▸ **DATA FOR THE TASK**
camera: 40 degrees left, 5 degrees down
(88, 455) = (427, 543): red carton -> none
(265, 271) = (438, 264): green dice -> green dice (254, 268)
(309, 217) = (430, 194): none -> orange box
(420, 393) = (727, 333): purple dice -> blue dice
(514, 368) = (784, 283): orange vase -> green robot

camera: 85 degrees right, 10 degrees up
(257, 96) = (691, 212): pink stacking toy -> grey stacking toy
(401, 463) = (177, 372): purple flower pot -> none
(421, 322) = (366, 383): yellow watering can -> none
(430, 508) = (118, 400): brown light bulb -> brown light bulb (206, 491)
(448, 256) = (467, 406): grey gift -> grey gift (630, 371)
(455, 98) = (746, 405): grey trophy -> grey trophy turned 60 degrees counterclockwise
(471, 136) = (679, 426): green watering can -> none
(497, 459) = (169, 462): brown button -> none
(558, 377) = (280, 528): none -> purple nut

--

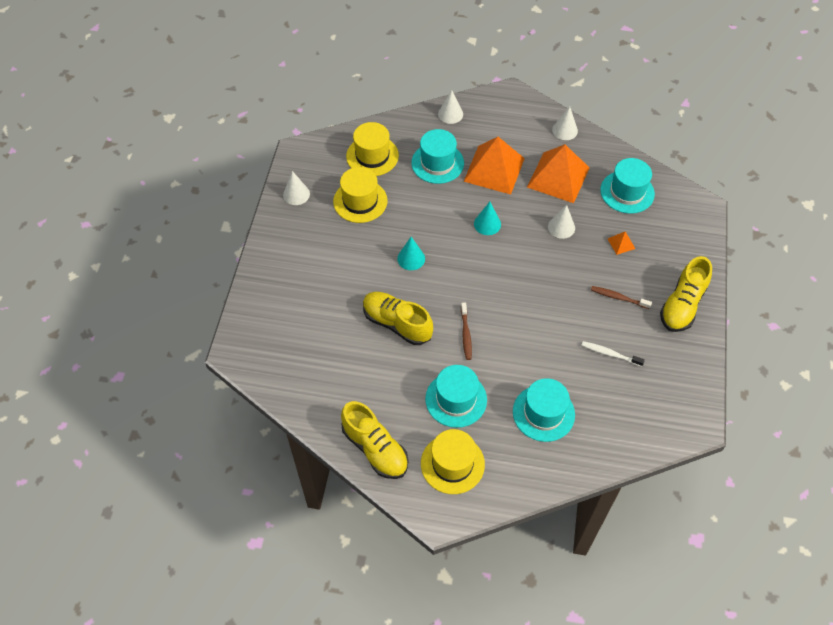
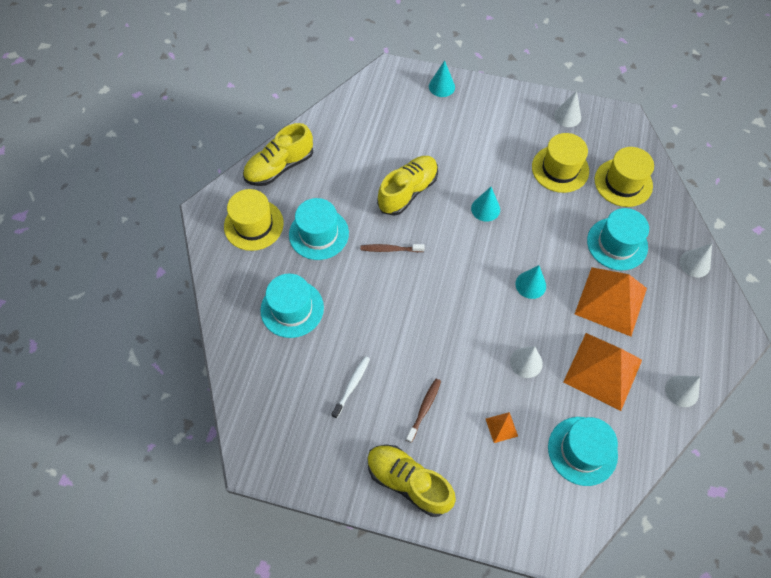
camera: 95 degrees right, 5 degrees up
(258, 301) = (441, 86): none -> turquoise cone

▸ **HOW TO COMPLETE THIS TASK**
All that is wanted is a faithful reproduction of the line above with "(401, 463) = (177, 372): purple", the line with "(558, 377) = (280, 528): none -> purple nut", and every line in between.

▸ **RESULT OF THIS EXERCISE**
(401, 463) = (177, 372): purple flower pot -> none
(421, 322) = (366, 383): yellow watering can -> none
(430, 508) = (118, 400): brown light bulb -> brown light bulb (206, 491)
(448, 256) = (467, 406): grey gift -> grey gift (630, 371)
(455, 98) = (746, 405): grey trophy -> grey trophy turned 60 degrees counterclockwise
(471, 136) = (679, 426): green watering can -> none
(497, 459) = (169, 462): brown button -> none
(558, 377) = (280, 528): none -> purple nut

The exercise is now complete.